** Source data follows **
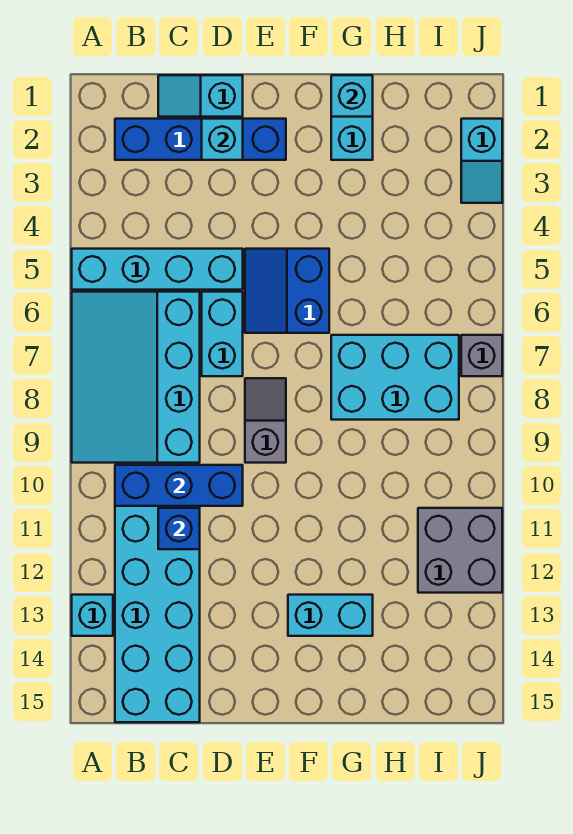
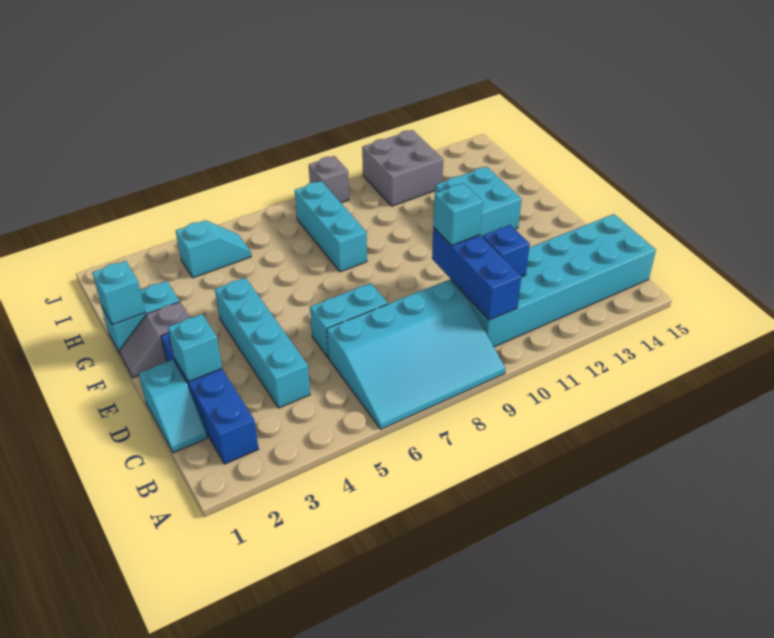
cyan brick A5:D5 level 1 -> cyan brick C4:F4 level 1
cyan brick A13 level 1 -> cyan brick D10 level 3
blue slope E5:F6 level 1 top F -> none
grey slope E8:E9 level 1 top 9 -> grey slope F1:F2 level 1 top 2
cyan brick F13:G13 level 1 -> cyan brick F12:G13 level 1
cyan brick G7:I8 level 1 -> cyan brick G8:I8 level 1
cyan slope J2:J3 level 1 top 2 -> cyan slope I4:I5 level 1 top 4
grey brick J7 level 1 -> grey brick J9 level 1

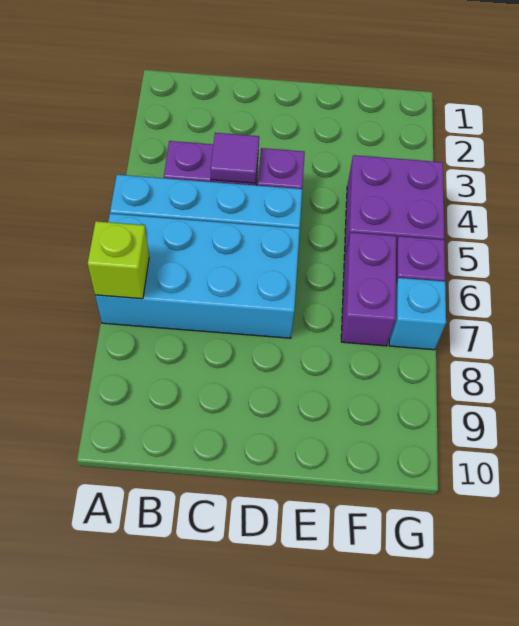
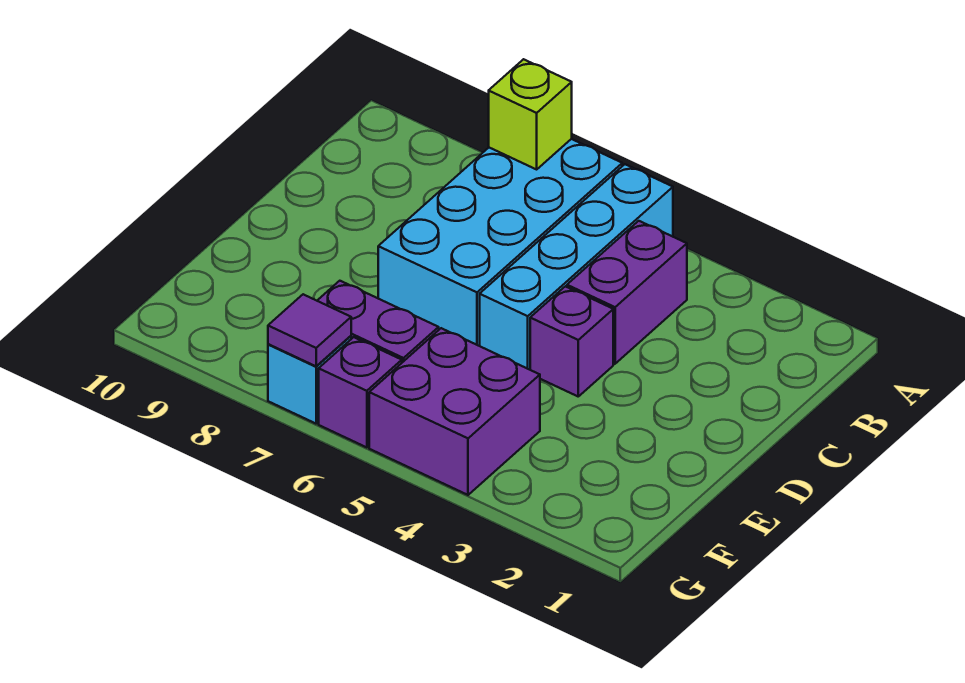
purple tile C4 level 2 -> purple tile G7 level 2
** End of Source data **
→ **Exercise directions**: Type the records out again in full, exactly, with each picture omitted.

→ **Final answer**:
cyan brick A5:D5 level 1 -> cyan brick C4:F4 level 1
cyan brick A13 level 1 -> cyan brick D10 level 3
blue slope E5:F6 level 1 top F -> none
grey slope E8:E9 level 1 top 9 -> grey slope F1:F2 level 1 top 2
cyan brick F13:G13 level 1 -> cyan brick F12:G13 level 1
cyan brick G7:I8 level 1 -> cyan brick G8:I8 level 1
cyan slope J2:J3 level 1 top 2 -> cyan slope I4:I5 level 1 top 4
grey brick J7 level 1 -> grey brick J9 level 1

purple tile C4 level 2 -> purple tile G7 level 2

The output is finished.